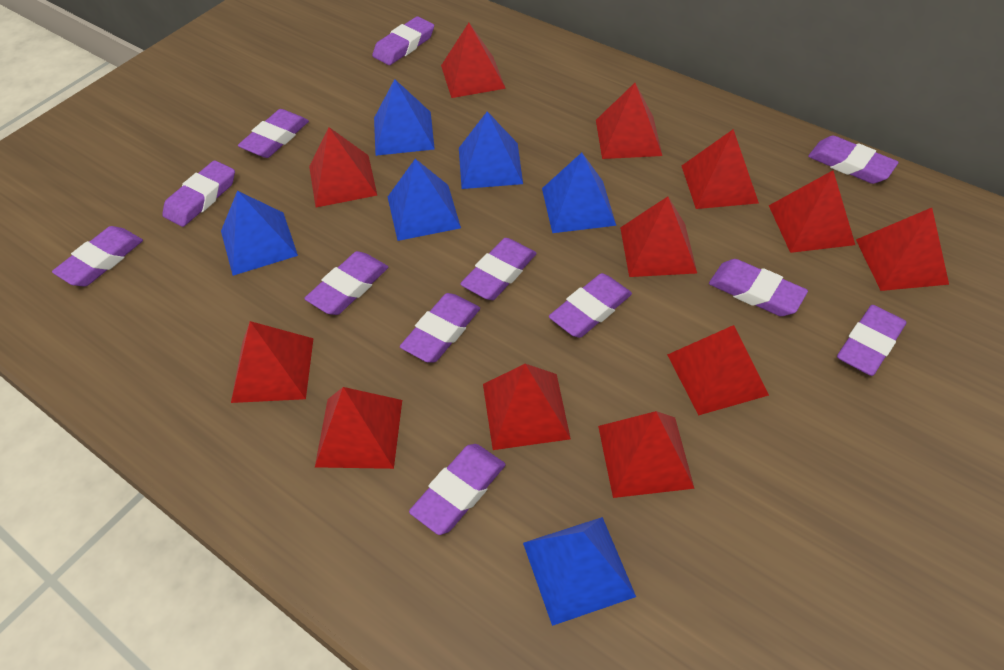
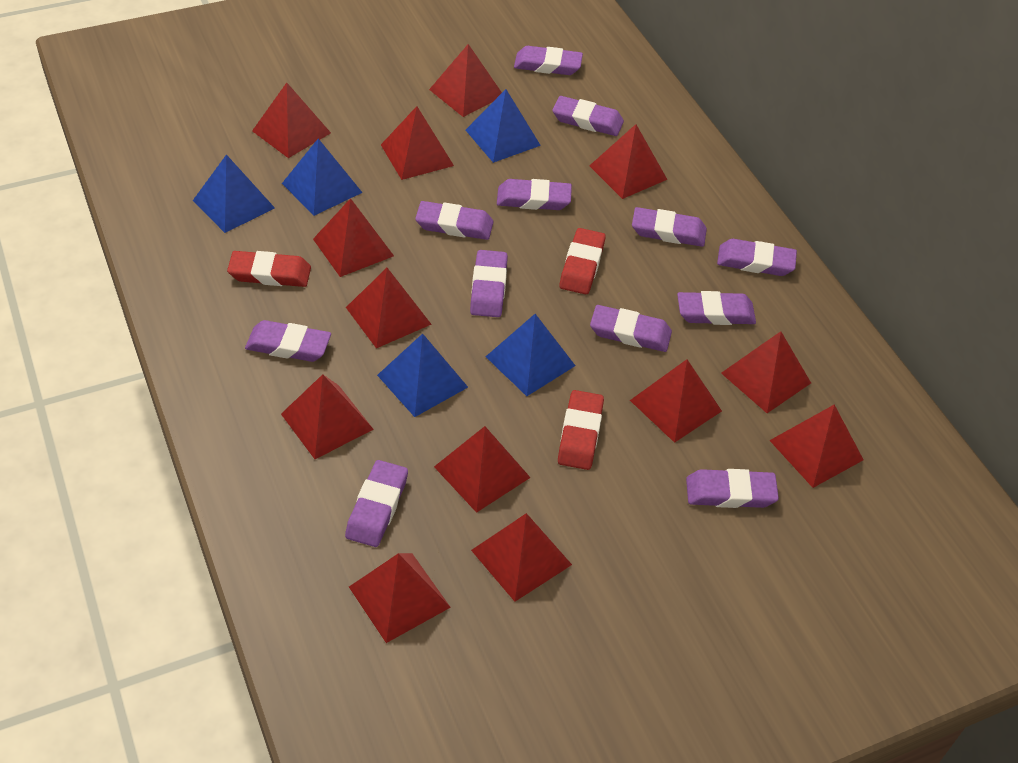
blue pyramid: 6 -> 5
red eraser: 0 -> 3
red pyramid: 12 -> 13

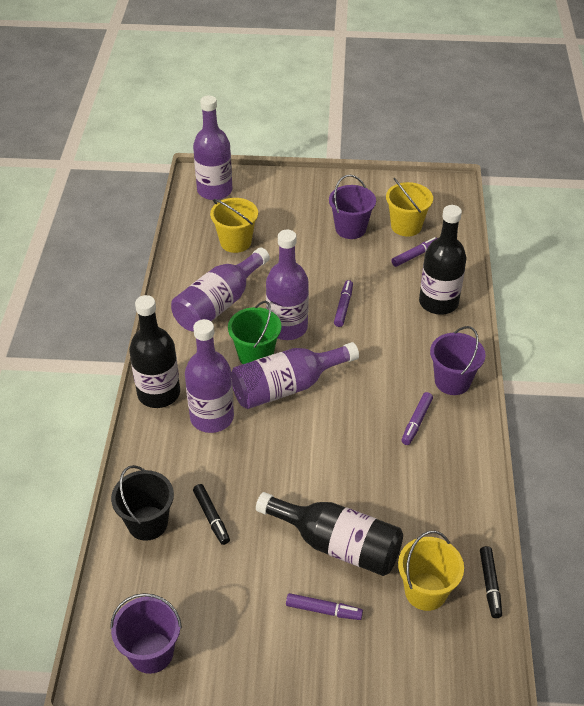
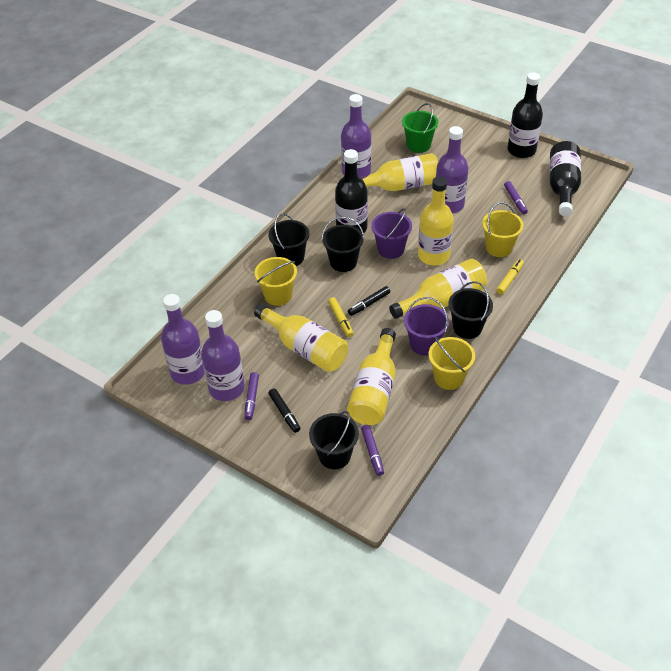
black bucket: 1 -> 4
purple bottle: 5 -> 4
purple bucket: 3 -> 2
purple marker: 4 -> 3
yellow bottle: 0 -> 5
yellow marker: 0 -> 2

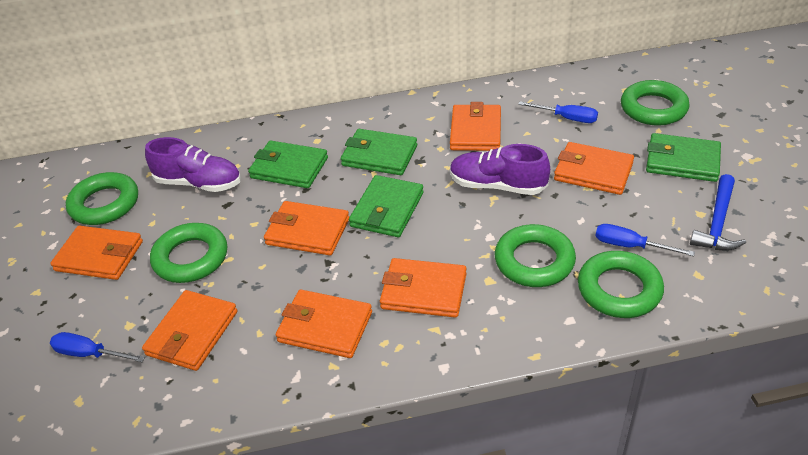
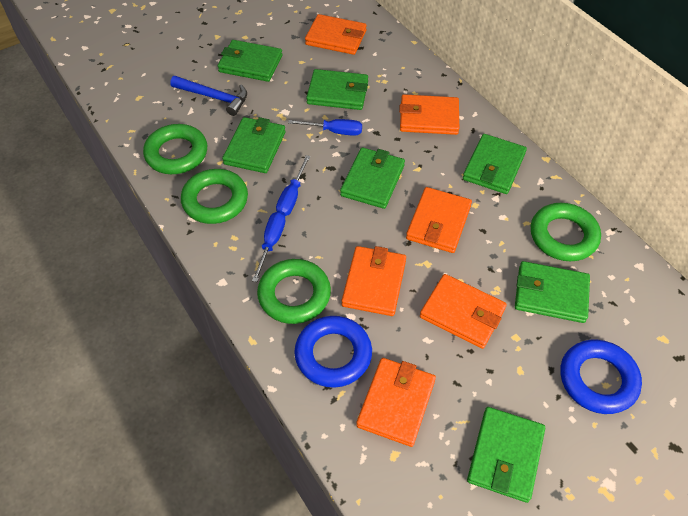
blue ring: 0 -> 2
green ring: 5 -> 4
green wallet: 4 -> 7
orange wallet: 7 -> 6
purple shoe: 2 -> 0

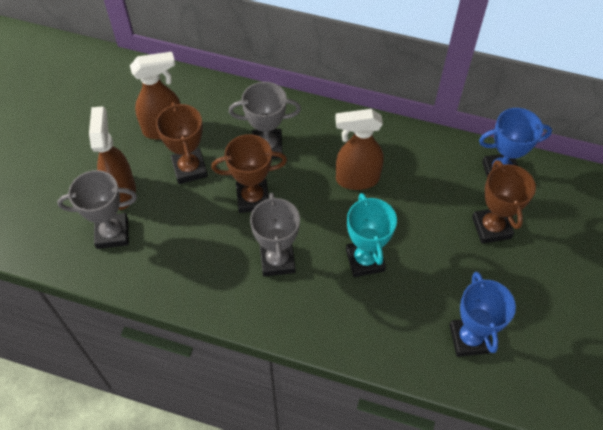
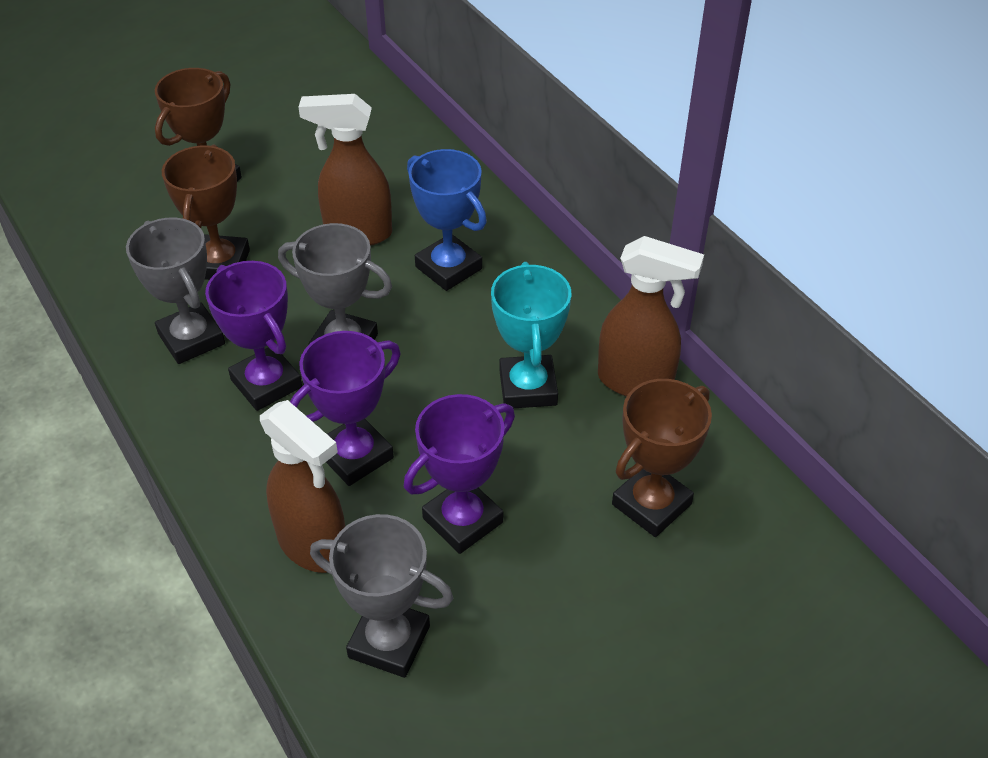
blue trophy: 2 -> 1
purple trophy: 0 -> 3

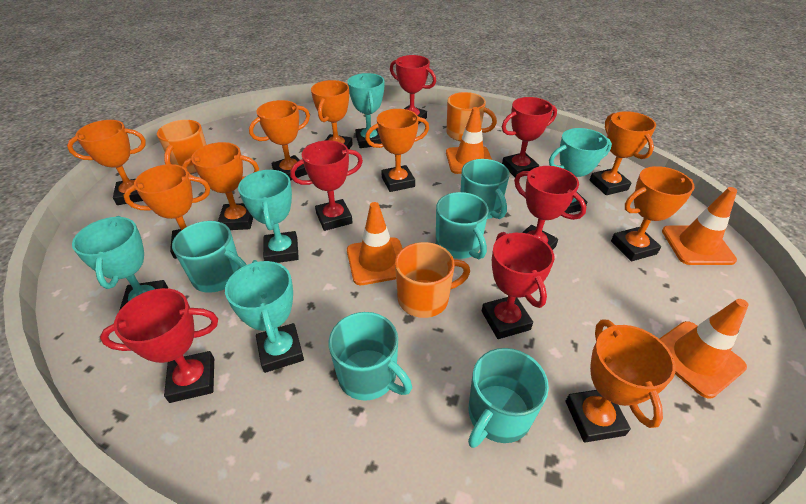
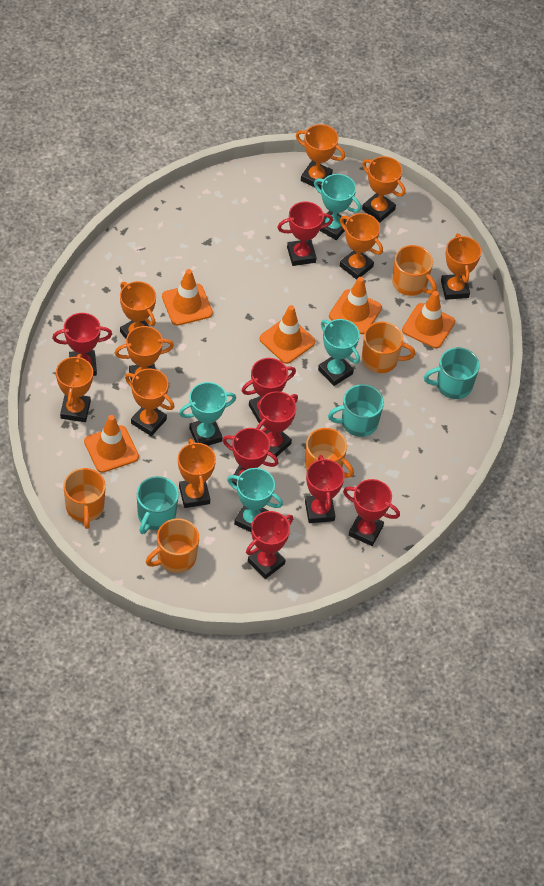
orange mug: 3 -> 5
orange traffic cone: 4 -> 5
red trophy: 6 -> 8
turquoise mug: 5 -> 3
turquoise trophy: 5 -> 4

» Requirement
Would you please print the entries once more, word for word, minus the pictures?

» Task response
blue pyramid: 6 -> 5
red eraser: 0 -> 3
red pyramid: 12 -> 13

black bucket: 1 -> 4
purple bottle: 5 -> 4
purple bucket: 3 -> 2
purple marker: 4 -> 3
yellow bottle: 0 -> 5
yellow marker: 0 -> 2

blue ring: 0 -> 2
green ring: 5 -> 4
green wallet: 4 -> 7
orange wallet: 7 -> 6
purple shoe: 2 -> 0

blue trophy: 2 -> 1
purple trophy: 0 -> 3

orange mug: 3 -> 5
orange traffic cone: 4 -> 5
red trophy: 6 -> 8
turquoise mug: 5 -> 3
turquoise trophy: 5 -> 4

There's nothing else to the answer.